** Opening Given records block **
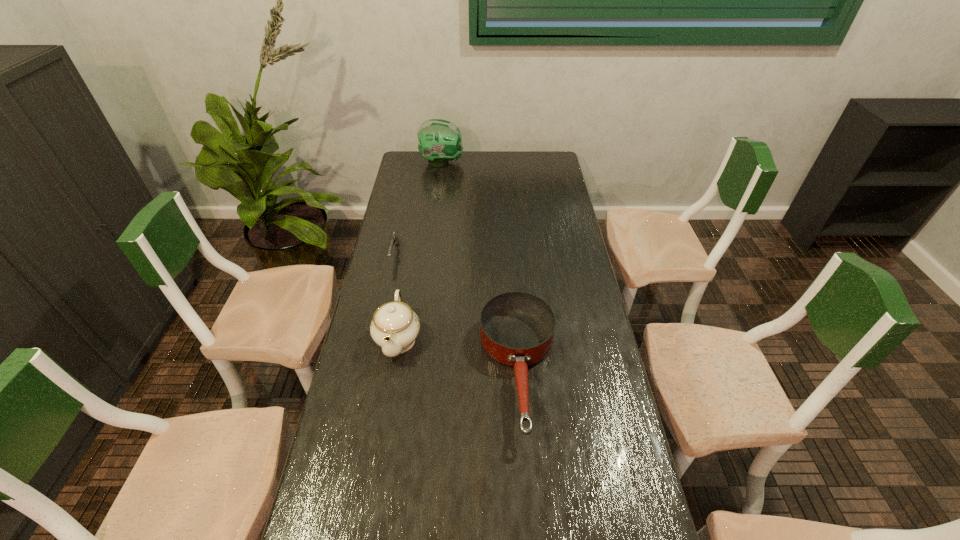
You are a GUI agent. You are given a task and a screenshot of the screen. Output one action in this format:
    pyautogui.click(x=<x>, y=<y>)
    Task: Click on the free space located 0.390m aiming along the barrel of the second farthest object
    The height and width of the screenshot is (540, 960).
    Given the screenshot: What is the action you would take?
    pyautogui.click(x=373, y=354)

The image size is (960, 540). I want to click on object located at the far edge, so click(440, 141).

Image resolution: width=960 pixels, height=540 pixels. Identify the location of football helmet present at the left edge. (440, 141).

Locate an element on the screen. This screenshot has height=540, width=960. chinaware at the left edge is located at coordinates (395, 326).

The image size is (960, 540). I want to click on gun that is positioned at the left edge, so pyautogui.click(x=394, y=239).

The width and height of the screenshot is (960, 540). Identify the location of object that is at the far left corner. (440, 141).

This screenshot has width=960, height=540. In order to click on vacant area at the far edge of the desktop in this screenshot , I will do `click(482, 173)`.

This screenshot has width=960, height=540. What are the coordinates of `free location at the left edge` in the screenshot? It's located at (355, 345).

Find the location of `vacant area at the right edge of the desktop`. vacant area at the right edge of the desktop is located at coordinates (583, 274).

Identify the location of vacant space at the far right corner of the desktop. The width and height of the screenshot is (960, 540). (544, 153).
** Closing Given records block **
● What to produce
Reproduce all of the records above word for word, leaving out the pictures.

● Solution to the exercise
You are a GUI agent. You are given a task and a screenshot of the screen. Output one action in this format:
    pyautogui.click(x=<x>, y=<y>)
    Task: Click on the free space located 0.390m aiming along the barrel of the second farthest object
    The height and width of the screenshot is (540, 960).
    Given the screenshot: What is the action you would take?
    pyautogui.click(x=373, y=354)

The image size is (960, 540). I want to click on object located at the far edge, so click(440, 141).

Image resolution: width=960 pixels, height=540 pixels. Identify the location of football helmet present at the left edge. (440, 141).

Locate an element on the screen. This screenshot has height=540, width=960. chinaware at the left edge is located at coordinates (395, 326).

The image size is (960, 540). I want to click on gun that is positioned at the left edge, so pyautogui.click(x=394, y=239).

The width and height of the screenshot is (960, 540). Identify the location of object that is at the far left corner. (440, 141).

This screenshot has width=960, height=540. In order to click on vacant area at the far edge of the desktop in this screenshot , I will do `click(482, 173)`.

This screenshot has width=960, height=540. What are the coordinates of `free location at the left edge` in the screenshot? It's located at (355, 345).

Find the location of `vacant area at the right edge of the desktop`. vacant area at the right edge of the desktop is located at coordinates (583, 274).

Identify the location of vacant space at the far right corner of the desktop. The width and height of the screenshot is (960, 540). (544, 153).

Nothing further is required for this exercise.